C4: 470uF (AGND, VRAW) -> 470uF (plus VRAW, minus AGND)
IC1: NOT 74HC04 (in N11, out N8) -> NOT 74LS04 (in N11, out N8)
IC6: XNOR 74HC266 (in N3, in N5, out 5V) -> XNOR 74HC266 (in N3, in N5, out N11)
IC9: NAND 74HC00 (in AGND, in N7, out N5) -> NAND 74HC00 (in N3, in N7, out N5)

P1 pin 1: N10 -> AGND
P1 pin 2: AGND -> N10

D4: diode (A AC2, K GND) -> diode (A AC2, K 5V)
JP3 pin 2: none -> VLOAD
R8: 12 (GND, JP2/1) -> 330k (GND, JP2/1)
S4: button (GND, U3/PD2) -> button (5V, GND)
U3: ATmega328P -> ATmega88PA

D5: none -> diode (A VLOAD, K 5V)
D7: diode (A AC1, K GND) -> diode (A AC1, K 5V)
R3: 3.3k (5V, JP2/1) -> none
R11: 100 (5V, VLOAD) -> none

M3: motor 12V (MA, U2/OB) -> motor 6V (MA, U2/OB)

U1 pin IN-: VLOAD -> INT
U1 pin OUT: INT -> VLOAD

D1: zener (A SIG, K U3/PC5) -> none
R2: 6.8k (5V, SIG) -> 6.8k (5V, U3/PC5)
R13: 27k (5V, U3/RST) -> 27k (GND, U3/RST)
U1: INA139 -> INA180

# # # #

## WHAT YOU NEED TO DO
Beginning with the opening line and ending with the final one, transcribe the material exactly.

## TASK SOLUTION
C4: 470uF (AGND, VRAW) -> 470uF (plus VRAW, minus AGND)
IC1: NOT 74HC04 (in N11, out N8) -> NOT 74LS04 (in N11, out N8)
IC6: XNOR 74HC266 (in N3, in N5, out 5V) -> XNOR 74HC266 (in N3, in N5, out N11)
IC9: NAND 74HC00 (in AGND, in N7, out N5) -> NAND 74HC00 (in N3, in N7, out N5)

P1 pin 1: N10 -> AGND
P1 pin 2: AGND -> N10

D4: diode (A AC2, K GND) -> diode (A AC2, K 5V)
JP3 pin 2: none -> VLOAD
R8: 12 (GND, JP2/1) -> 330k (GND, JP2/1)
S4: button (GND, U3/PD2) -> button (5V, GND)
U3: ATmega328P -> ATmega88PA

D5: none -> diode (A VLOAD, K 5V)
D7: diode (A AC1, K GND) -> diode (A AC1, K 5V)
R3: 3.3k (5V, JP2/1) -> none
R11: 100 (5V, VLOAD) -> none

M3: motor 12V (MA, U2/OB) -> motor 6V (MA, U2/OB)

U1 pin IN-: VLOAD -> INT
U1 pin OUT: INT -> VLOAD

D1: zener (A SIG, K U3/PC5) -> none
R2: 6.8k (5V, SIG) -> 6.8k (5V, U3/PC5)
R13: 27k (5V, U3/RST) -> 27k (GND, U3/RST)
U1: INA139 -> INA180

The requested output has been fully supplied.